THE INPUT:
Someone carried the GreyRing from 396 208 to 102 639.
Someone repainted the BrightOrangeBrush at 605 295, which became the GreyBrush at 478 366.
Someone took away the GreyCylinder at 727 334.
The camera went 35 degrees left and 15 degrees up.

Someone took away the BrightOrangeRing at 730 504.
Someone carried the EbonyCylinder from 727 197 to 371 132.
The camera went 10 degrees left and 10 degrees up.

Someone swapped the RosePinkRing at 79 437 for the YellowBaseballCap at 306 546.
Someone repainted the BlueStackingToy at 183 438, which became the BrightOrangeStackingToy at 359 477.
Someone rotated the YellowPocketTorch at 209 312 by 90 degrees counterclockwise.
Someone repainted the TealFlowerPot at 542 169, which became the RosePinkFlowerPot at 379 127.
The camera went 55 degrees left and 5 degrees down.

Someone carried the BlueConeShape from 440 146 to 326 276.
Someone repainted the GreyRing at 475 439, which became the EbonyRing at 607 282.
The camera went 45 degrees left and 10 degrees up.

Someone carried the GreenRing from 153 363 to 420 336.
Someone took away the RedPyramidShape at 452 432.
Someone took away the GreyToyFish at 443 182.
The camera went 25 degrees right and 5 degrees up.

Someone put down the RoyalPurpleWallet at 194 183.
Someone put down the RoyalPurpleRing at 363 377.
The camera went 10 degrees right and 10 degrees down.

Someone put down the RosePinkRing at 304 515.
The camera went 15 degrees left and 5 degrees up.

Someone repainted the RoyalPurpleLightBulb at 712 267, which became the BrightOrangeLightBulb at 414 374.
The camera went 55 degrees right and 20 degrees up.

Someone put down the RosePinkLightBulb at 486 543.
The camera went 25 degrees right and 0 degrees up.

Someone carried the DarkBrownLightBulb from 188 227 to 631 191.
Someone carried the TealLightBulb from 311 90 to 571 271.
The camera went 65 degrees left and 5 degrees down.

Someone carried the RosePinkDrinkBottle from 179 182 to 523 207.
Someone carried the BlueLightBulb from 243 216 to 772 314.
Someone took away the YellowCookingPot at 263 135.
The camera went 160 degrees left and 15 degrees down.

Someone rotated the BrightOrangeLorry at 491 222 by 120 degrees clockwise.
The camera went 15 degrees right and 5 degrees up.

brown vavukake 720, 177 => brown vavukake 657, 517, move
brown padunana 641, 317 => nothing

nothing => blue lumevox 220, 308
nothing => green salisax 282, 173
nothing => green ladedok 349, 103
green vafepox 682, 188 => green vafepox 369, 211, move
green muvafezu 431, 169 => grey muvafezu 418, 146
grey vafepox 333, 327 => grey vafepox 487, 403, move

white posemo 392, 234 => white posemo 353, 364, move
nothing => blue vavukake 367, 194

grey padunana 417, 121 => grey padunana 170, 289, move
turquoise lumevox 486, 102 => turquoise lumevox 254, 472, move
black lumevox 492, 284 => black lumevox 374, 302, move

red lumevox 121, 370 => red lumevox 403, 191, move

EXERCISE: Retype exactly the lines of the data above that fall between the line with "Someone repainted the BrightOrangeBrush" and the line with "Someone took away the GreyCylinder", inclusive, and add nothing.

ANSWER:
Someone repainted the BrightOrangeBrush at 605 295, which became the GreyBrush at 478 366.
Someone took away the GreyCylinder at 727 334.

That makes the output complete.